**DATASET ENTRIES**

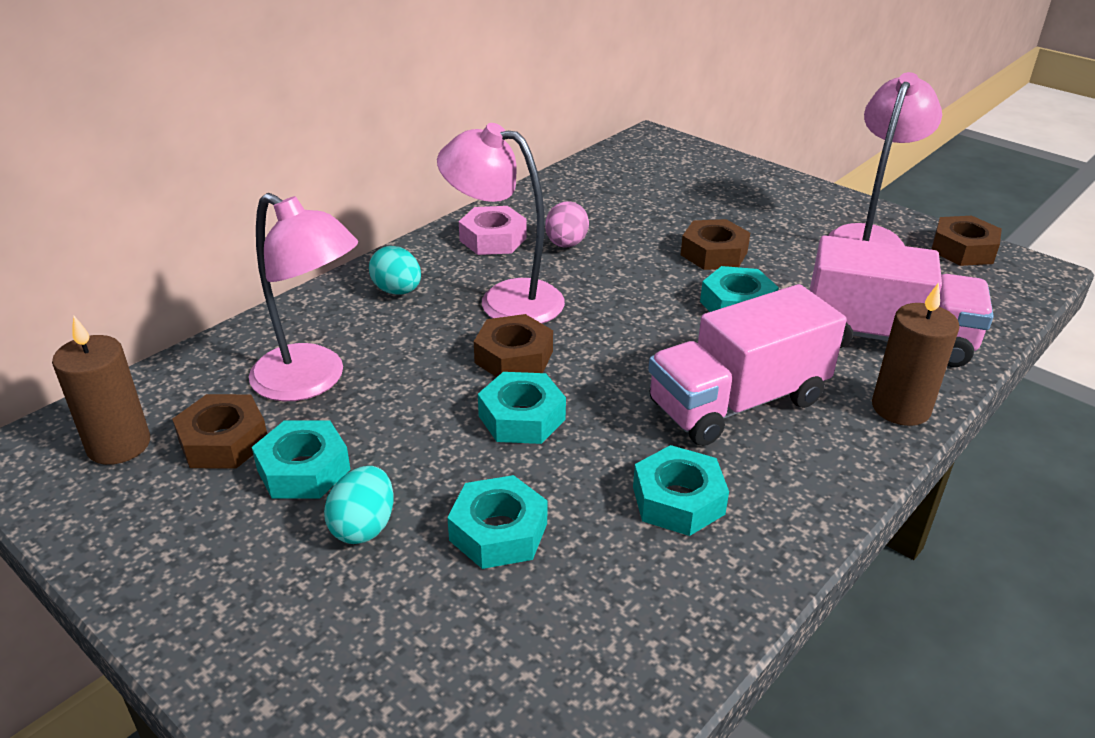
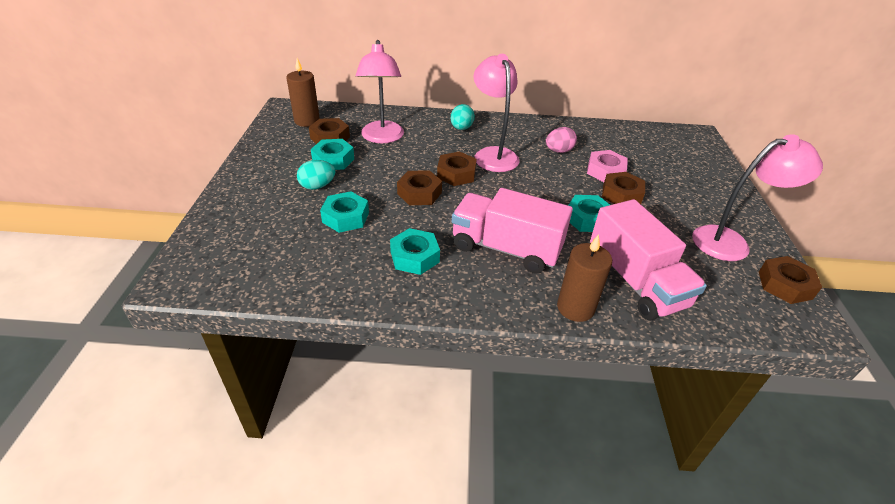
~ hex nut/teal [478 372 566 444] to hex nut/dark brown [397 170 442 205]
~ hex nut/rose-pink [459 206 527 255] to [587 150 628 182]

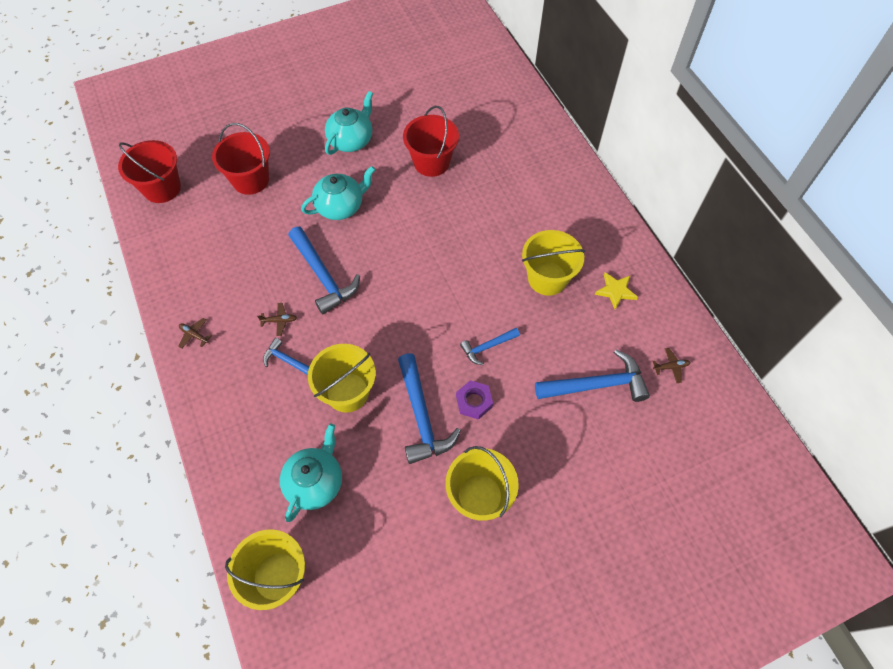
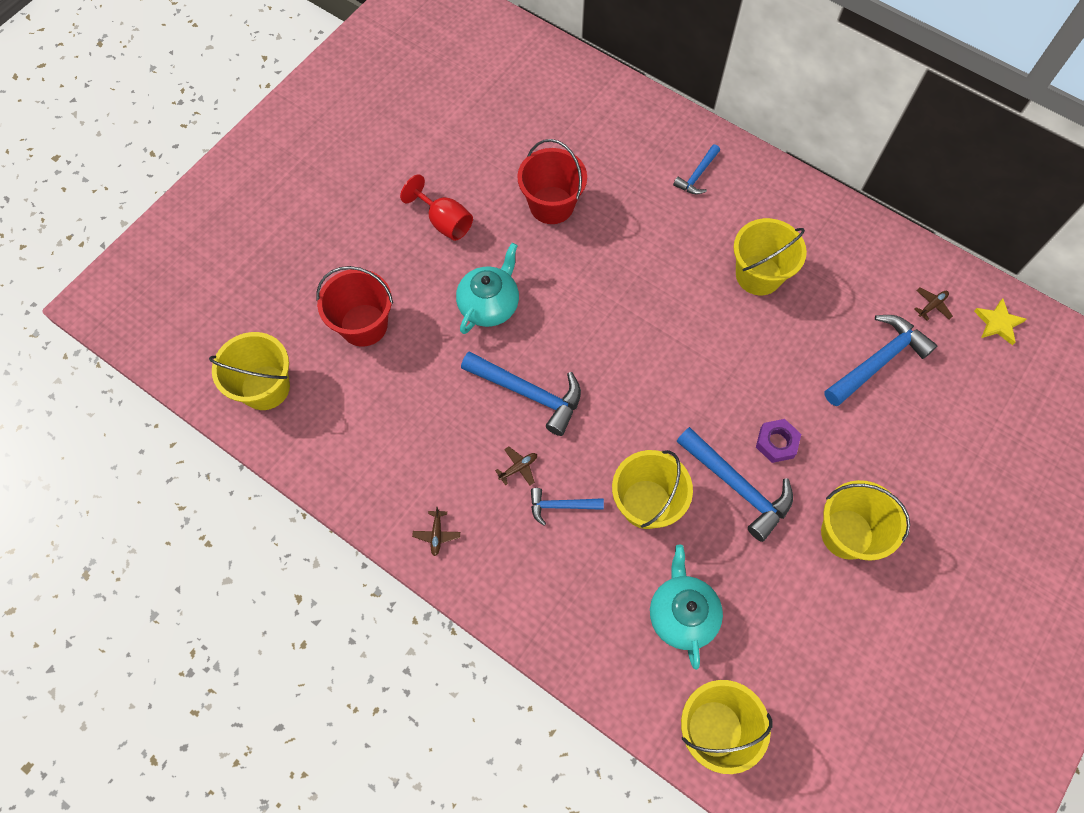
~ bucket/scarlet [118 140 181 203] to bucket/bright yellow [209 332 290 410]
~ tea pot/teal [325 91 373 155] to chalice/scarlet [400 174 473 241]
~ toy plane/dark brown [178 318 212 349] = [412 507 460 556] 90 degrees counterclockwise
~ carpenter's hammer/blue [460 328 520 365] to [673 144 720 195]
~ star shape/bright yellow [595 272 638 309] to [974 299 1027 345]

**PROBLEM TO WORK ON**
Exclude all images and restate the records above word for word.

**ANSWER AREA**
~ hex nut/teal [478 372 566 444] to hex nut/dark brown [397 170 442 205]
~ hex nut/rose-pink [459 206 527 255] to [587 150 628 182]

~ bucket/scarlet [118 140 181 203] to bucket/bright yellow [209 332 290 410]
~ tea pot/teal [325 91 373 155] to chalice/scarlet [400 174 473 241]
~ toy plane/dark brown [178 318 212 349] = [412 507 460 556] 90 degrees counterclockwise
~ carpenter's hammer/blue [460 328 520 365] to [673 144 720 195]
~ star shape/bright yellow [595 272 638 309] to [974 299 1027 345]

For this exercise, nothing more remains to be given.